# [Task to complete]
Edit the data below by replacing every "satin silver sedan" with "matte silver sedan" and leaving everything else unchanged. Leave the pictures out of your answer.

══════════════════════════════

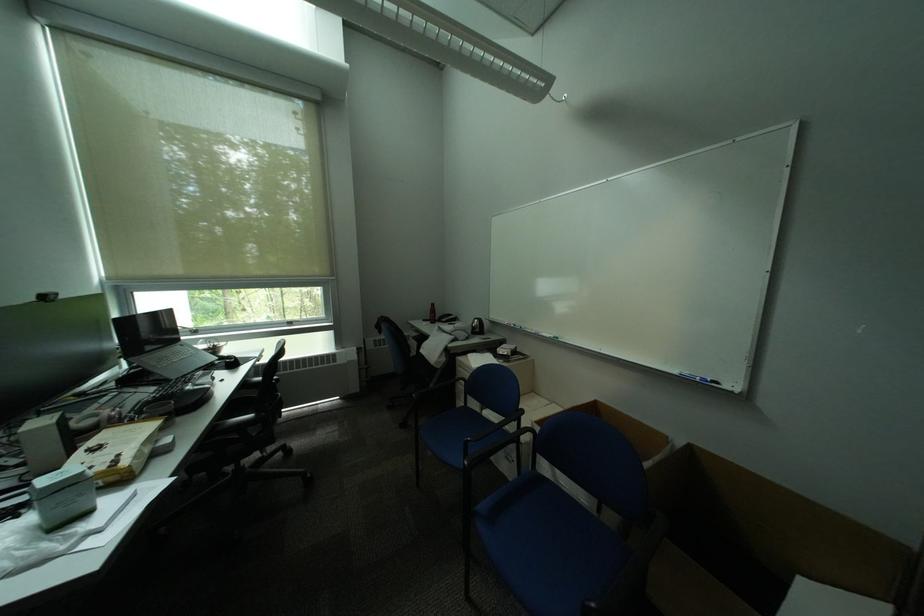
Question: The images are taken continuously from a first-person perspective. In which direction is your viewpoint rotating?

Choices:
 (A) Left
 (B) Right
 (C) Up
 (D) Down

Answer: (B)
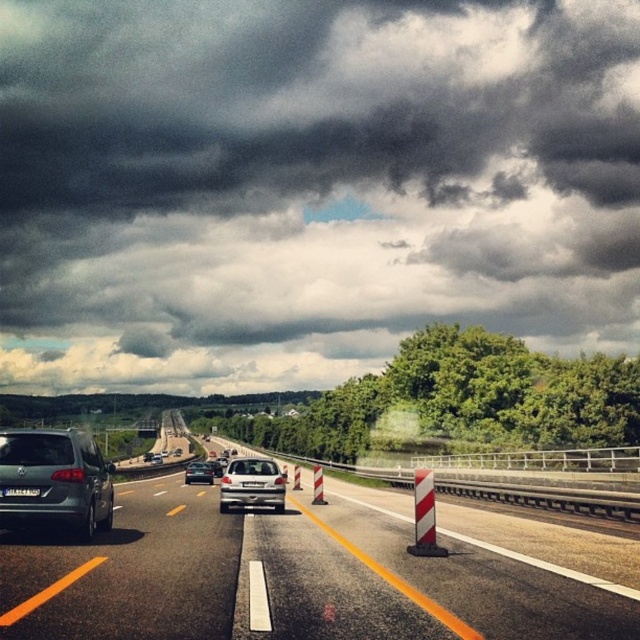
Can you confirm if dark gray cloud at upper center is taller than satin silver sedan at center?

Indeed, dark gray cloud at upper center has a greater height compared to satin silver sedan at center.

Is the position of dark gray cloud at upper center less distant than that of satin silver sedan at center?

No, dark gray cloud at upper center is behind satin silver sedan at center.

Is point (285, 323) closer to camera compared to point (209, 465)?

That is False.

Locate an element on the screen. This screenshot has height=640, width=640. dark gray cloud at upper center is located at coordinates (308, 182).

Who is positioned more to the left, dark gray cloud at upper center or metallic silver car at center?

Positioned to the left is dark gray cloud at upper center.

Locate an element on the screen. This screenshot has height=640, width=640. dark gray cloud at upper center is located at coordinates (308, 182).

Image resolution: width=640 pixels, height=640 pixels. What do you see at coordinates (308, 182) in the screenshot?
I see `dark gray cloud at upper center` at bounding box center [308, 182].

Image resolution: width=640 pixels, height=640 pixels. Find the location of `dark gray cloud at upper center`. dark gray cloud at upper center is located at coordinates (308, 182).

Who is positioned more to the left, satin silver van at center-left or satin silver sedan at center?

satin silver sedan at center

In the scene shown: Is satin silver van at center-left thinner than satin silver sedan at center?

Indeed, satin silver van at center-left has a lesser width compared to satin silver sedan at center.

You are a GUI agent. You are given a task and a screenshot of the screen. Output one action in this format:
    pyautogui.click(x=<x>, y=<y>)
    Task: Click on the satin silver van at center-left
    The width and height of the screenshot is (640, 640).
    Given the screenshot: What is the action you would take?
    tap(54, 481)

══════════════════════════════

# [Solved problem]
Question: The images are taken continuously from a first-person perspective. In which direction is your viewpoint rotating?

Choices:
 (A) Left
 (B) Right
 (C) Up
 (D) Down

Answer: (B)
Can you confirm if dark gray cloud at upper center is taller than matte silver sedan at center?

Indeed, dark gray cloud at upper center has a greater height compared to matte silver sedan at center.

Is the position of dark gray cloud at upper center less distant than that of matte silver sedan at center?

No, dark gray cloud at upper center is behind matte silver sedan at center.

Is point (285, 323) closer to camera compared to point (209, 465)?

That is False.

Locate an element on the screen. This screenshot has height=640, width=640. dark gray cloud at upper center is located at coordinates (308, 182).

Who is positioned more to the left, dark gray cloud at upper center or metallic silver car at center?

Positioned to the left is dark gray cloud at upper center.

Locate an element on the screen. This screenshot has height=640, width=640. dark gray cloud at upper center is located at coordinates (308, 182).

Image resolution: width=640 pixels, height=640 pixels. What do you see at coordinates (308, 182) in the screenshot?
I see `dark gray cloud at upper center` at bounding box center [308, 182].

Image resolution: width=640 pixels, height=640 pixels. Find the location of `dark gray cloud at upper center`. dark gray cloud at upper center is located at coordinates (308, 182).

Who is positioned more to the left, satin silver van at center-left or matte silver sedan at center?

matte silver sedan at center

In the scene shown: Is satin silver van at center-left thinner than matte silver sedan at center?

Indeed, satin silver van at center-left has a lesser width compared to matte silver sedan at center.

You are a GUI agent. You are given a task and a screenshot of the screen. Output one action in this format:
    pyautogui.click(x=<x>, y=<y>)
    Task: Click on the satin silver van at center-left
    The width and height of the screenshot is (640, 640).
    Given the screenshot: What is the action you would take?
    tap(54, 481)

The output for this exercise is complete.